EXERCISE GOAL — Return the run of lines below that opens with the line containing "brown 1x4 brick [115,372,169,596]" and closes with the line containing "red 1x3 brick [228,201,283,369]", keeping each one exact.

** DATA IN THIS EXERCISE follows **

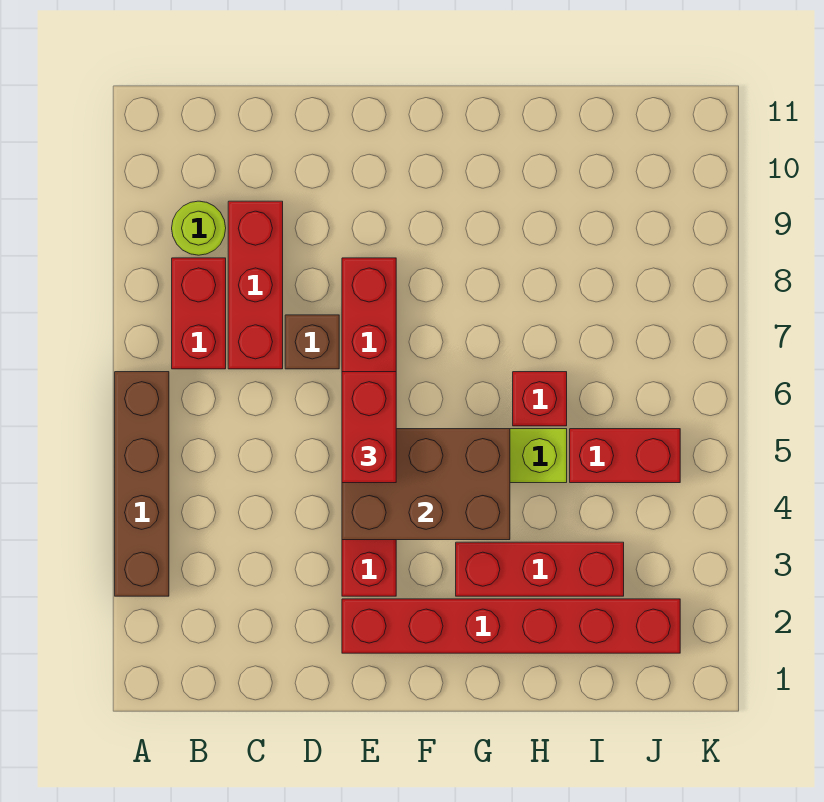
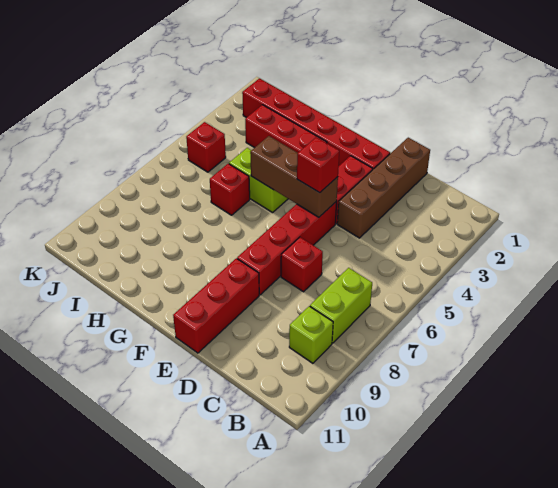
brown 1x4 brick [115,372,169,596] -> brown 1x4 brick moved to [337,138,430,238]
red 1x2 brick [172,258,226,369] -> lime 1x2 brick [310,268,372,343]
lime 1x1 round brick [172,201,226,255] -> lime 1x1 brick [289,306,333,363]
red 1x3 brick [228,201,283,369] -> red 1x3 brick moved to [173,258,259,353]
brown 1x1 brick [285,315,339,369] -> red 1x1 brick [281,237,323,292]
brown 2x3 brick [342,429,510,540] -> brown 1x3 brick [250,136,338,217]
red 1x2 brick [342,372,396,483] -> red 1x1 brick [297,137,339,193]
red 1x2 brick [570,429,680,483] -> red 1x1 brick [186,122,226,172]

** End of DATA IN THIS EXERCISE **
** DATA IN THIS EXERCISE follows **

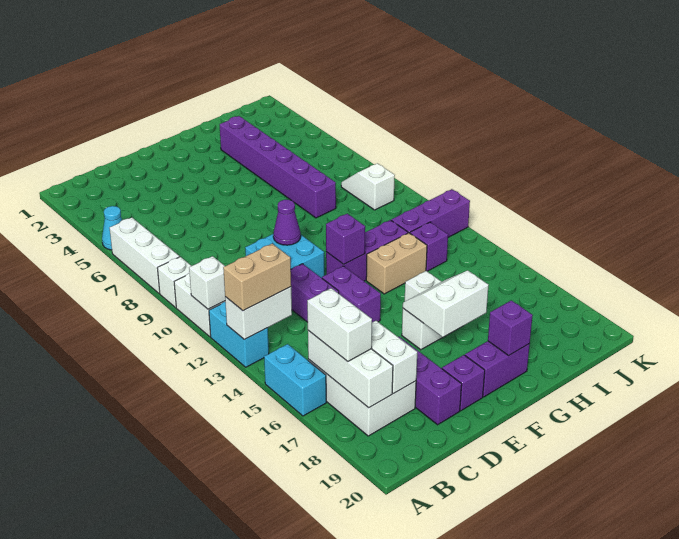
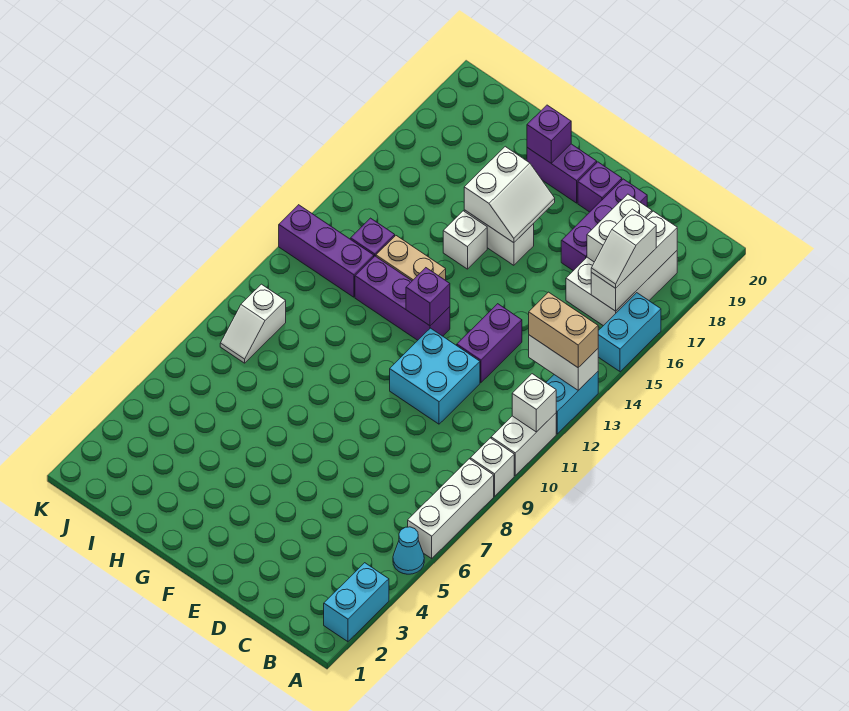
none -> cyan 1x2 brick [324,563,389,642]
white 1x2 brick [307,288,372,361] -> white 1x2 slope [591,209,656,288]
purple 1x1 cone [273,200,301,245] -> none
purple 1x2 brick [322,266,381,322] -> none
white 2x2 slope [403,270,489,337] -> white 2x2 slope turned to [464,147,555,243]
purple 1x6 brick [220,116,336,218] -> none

** End of DATA IN THIS EXERCISE **

RESULT OF THE EXERCISE —
brown 1x4 brick [115,372,169,596] -> brown 1x4 brick moved to [337,138,430,238]
red 1x2 brick [172,258,226,369] -> lime 1x2 brick [310,268,372,343]
lime 1x1 round brick [172,201,226,255] -> lime 1x1 brick [289,306,333,363]
red 1x3 brick [228,201,283,369] -> red 1x3 brick moved to [173,258,259,353]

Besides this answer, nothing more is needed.